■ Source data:
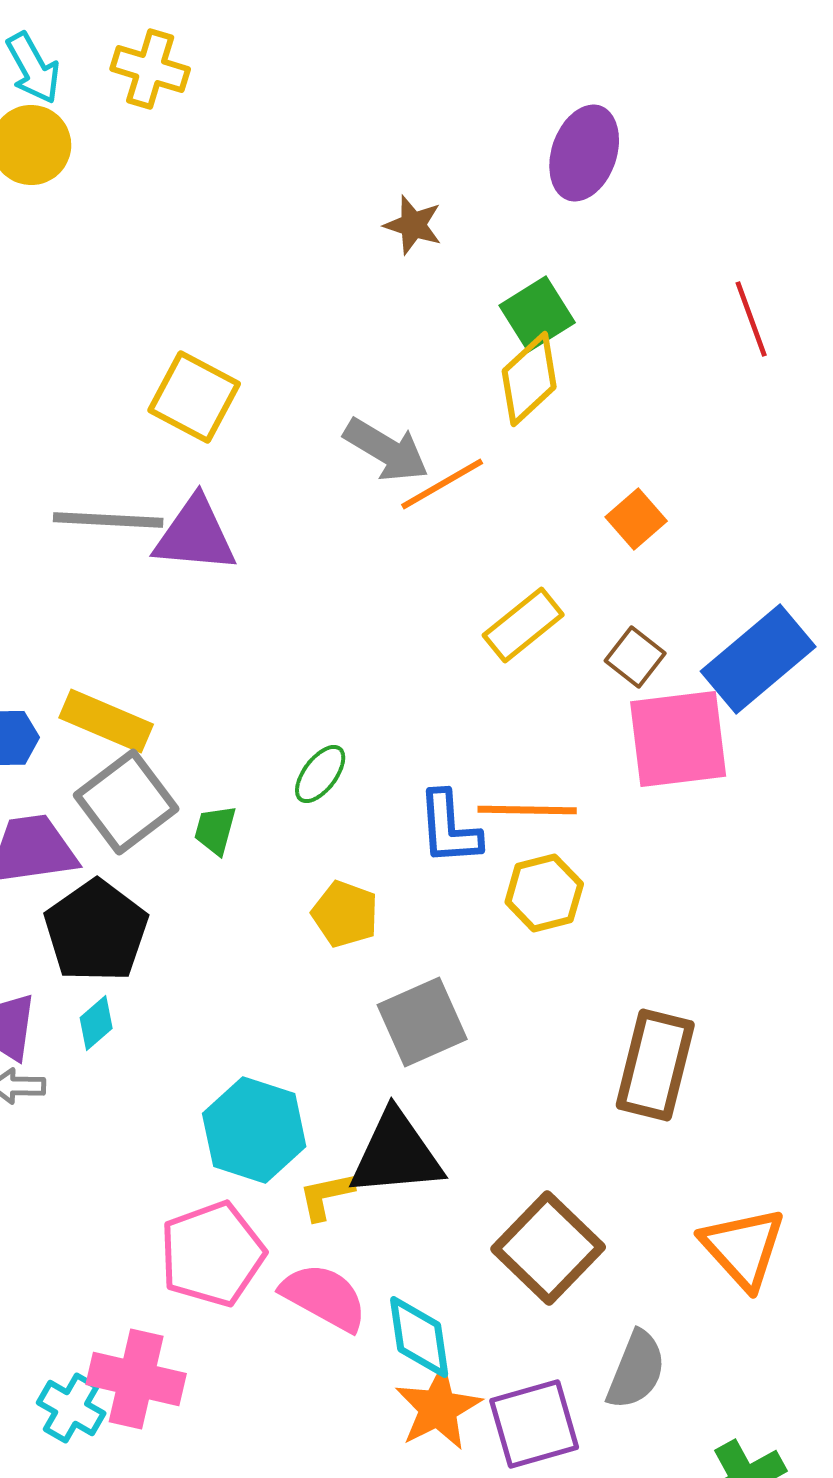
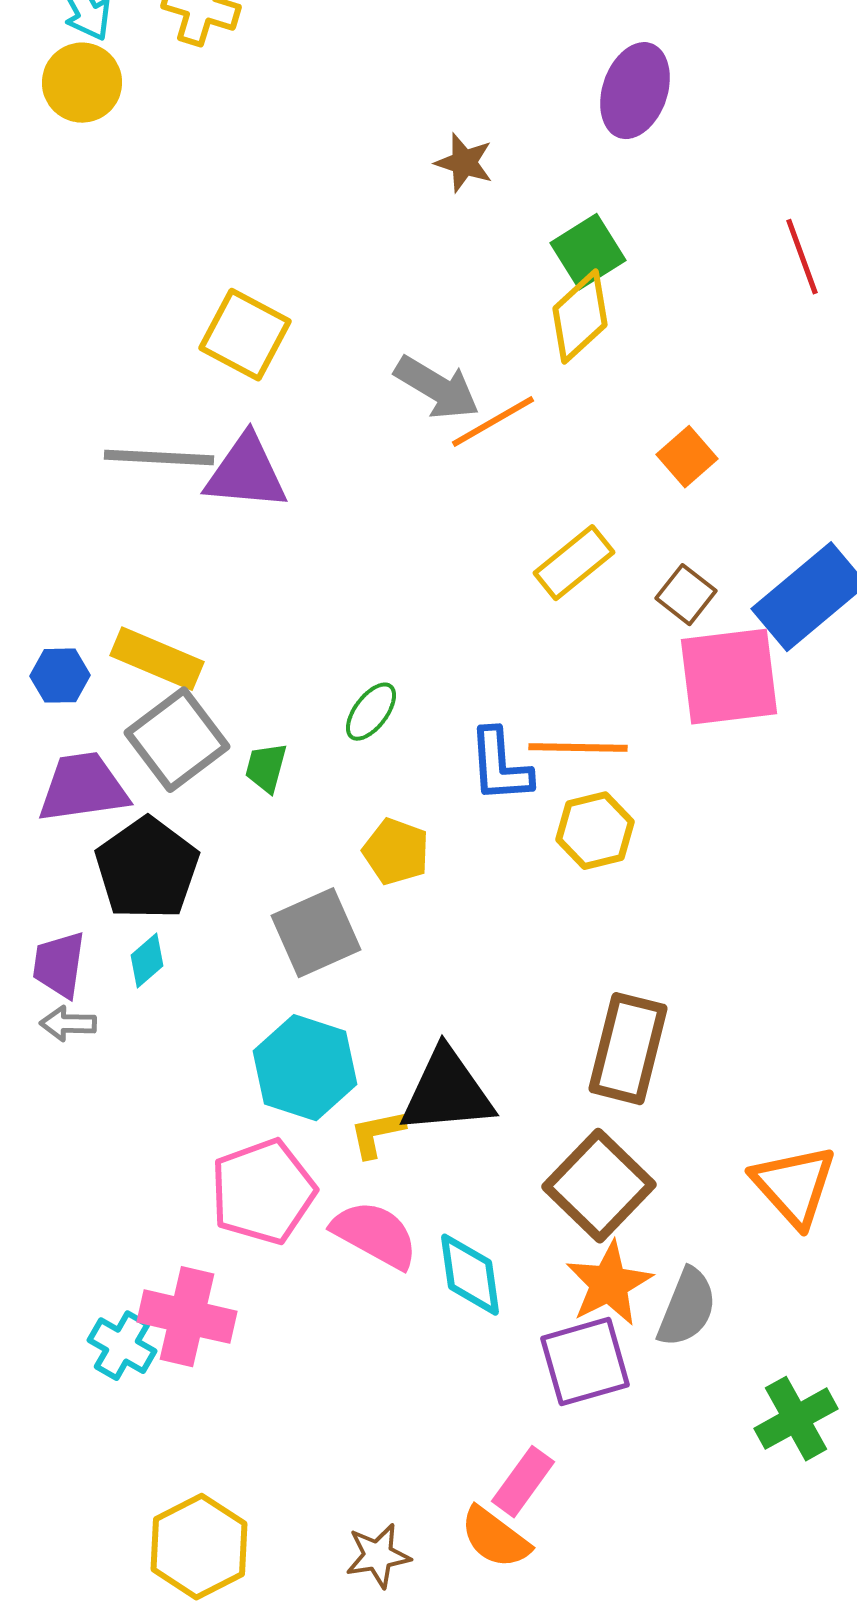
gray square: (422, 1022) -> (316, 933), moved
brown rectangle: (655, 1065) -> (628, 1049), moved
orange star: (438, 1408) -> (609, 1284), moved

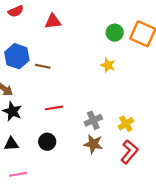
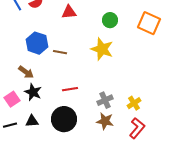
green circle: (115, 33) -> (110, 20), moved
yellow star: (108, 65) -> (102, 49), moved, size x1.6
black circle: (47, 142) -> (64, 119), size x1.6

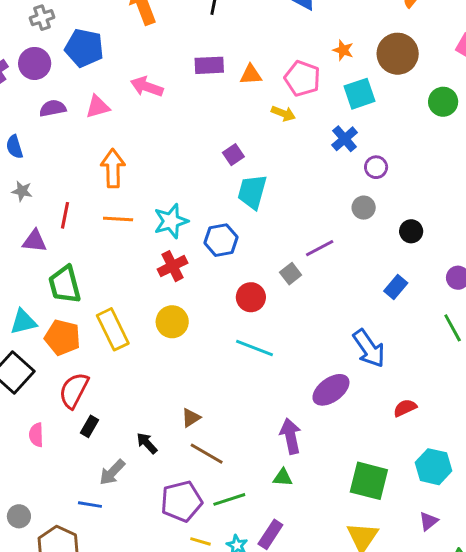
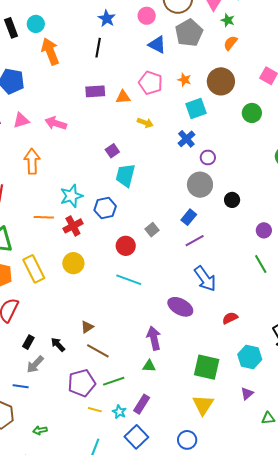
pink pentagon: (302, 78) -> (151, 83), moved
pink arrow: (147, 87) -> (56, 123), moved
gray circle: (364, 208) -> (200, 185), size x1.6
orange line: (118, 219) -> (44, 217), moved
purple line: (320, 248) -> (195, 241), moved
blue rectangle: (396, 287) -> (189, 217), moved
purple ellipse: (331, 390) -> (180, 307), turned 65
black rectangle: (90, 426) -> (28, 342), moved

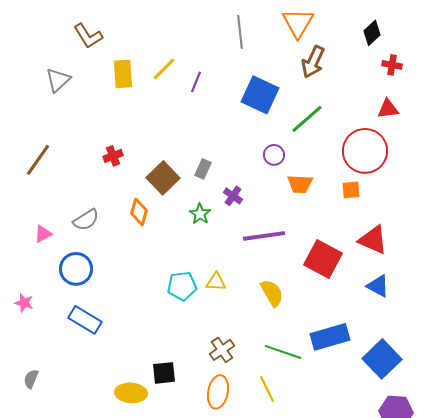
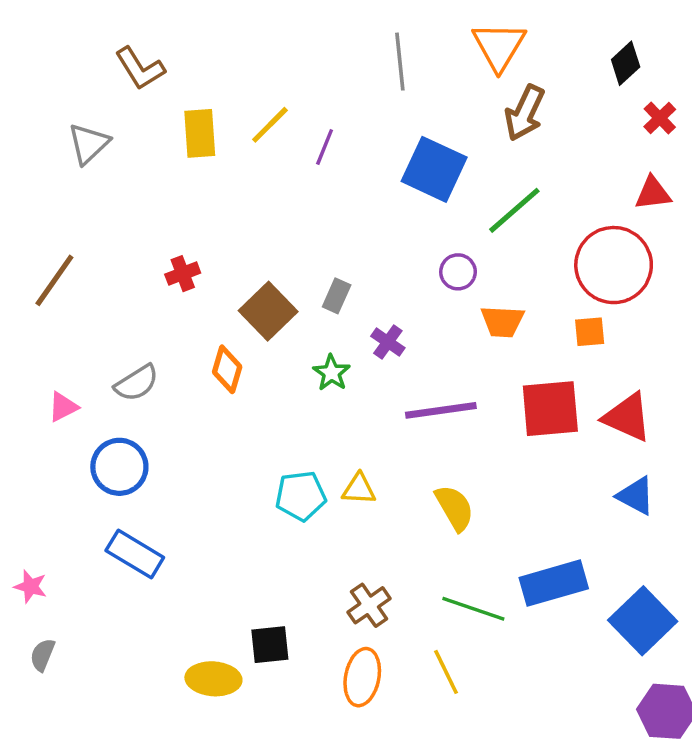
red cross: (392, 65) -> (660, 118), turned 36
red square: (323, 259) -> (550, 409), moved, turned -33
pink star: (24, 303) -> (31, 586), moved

■ Exercise directions: Your answer should hold every line of the entries that contains the string "star".

■ Exercise answer:
orange star: (438, 1408) -> (609, 1284), moved
yellow star: (108, 65) -> (102, 49), moved, size x1.6
pink star: (24, 303) -> (31, 586), moved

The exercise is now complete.